(Items from a data source)

☆ ☆ ☆ ☆ ☆ ☆ ☆

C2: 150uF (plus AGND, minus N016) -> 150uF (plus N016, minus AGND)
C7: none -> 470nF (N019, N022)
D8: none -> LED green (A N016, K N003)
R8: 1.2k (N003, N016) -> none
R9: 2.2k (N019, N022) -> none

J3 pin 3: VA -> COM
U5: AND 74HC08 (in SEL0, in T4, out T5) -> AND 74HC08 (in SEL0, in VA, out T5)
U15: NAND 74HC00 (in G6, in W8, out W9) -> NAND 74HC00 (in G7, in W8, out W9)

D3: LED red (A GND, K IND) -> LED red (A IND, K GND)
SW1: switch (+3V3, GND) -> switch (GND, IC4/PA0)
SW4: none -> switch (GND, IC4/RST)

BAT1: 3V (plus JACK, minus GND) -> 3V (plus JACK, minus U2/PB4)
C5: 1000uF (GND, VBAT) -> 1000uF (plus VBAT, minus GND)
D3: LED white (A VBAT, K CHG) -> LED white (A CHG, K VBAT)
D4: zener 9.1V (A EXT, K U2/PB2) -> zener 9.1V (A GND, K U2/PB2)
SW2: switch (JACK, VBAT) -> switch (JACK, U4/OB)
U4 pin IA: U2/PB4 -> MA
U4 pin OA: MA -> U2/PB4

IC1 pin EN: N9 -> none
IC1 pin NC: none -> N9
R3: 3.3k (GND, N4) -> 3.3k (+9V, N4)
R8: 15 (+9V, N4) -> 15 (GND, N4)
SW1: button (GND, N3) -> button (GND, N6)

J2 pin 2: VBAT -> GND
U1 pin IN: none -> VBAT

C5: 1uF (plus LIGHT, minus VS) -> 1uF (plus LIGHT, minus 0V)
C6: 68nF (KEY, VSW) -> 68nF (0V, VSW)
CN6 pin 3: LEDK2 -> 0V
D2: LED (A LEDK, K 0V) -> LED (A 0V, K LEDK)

☆ ☆ ☆ ☆ ☆ ☆ ☆

Reproduce verbatim the stretch of lines beginning with the one containing "C6: 68nF (KEY, VSW) -> 68nF (0V, VSW)" and ending at the close of the entries above.

• **Answer space**
C6: 68nF (KEY, VSW) -> 68nF (0V, VSW)
CN6 pin 3: LEDK2 -> 0V
D2: LED (A LEDK, K 0V) -> LED (A 0V, K LEDK)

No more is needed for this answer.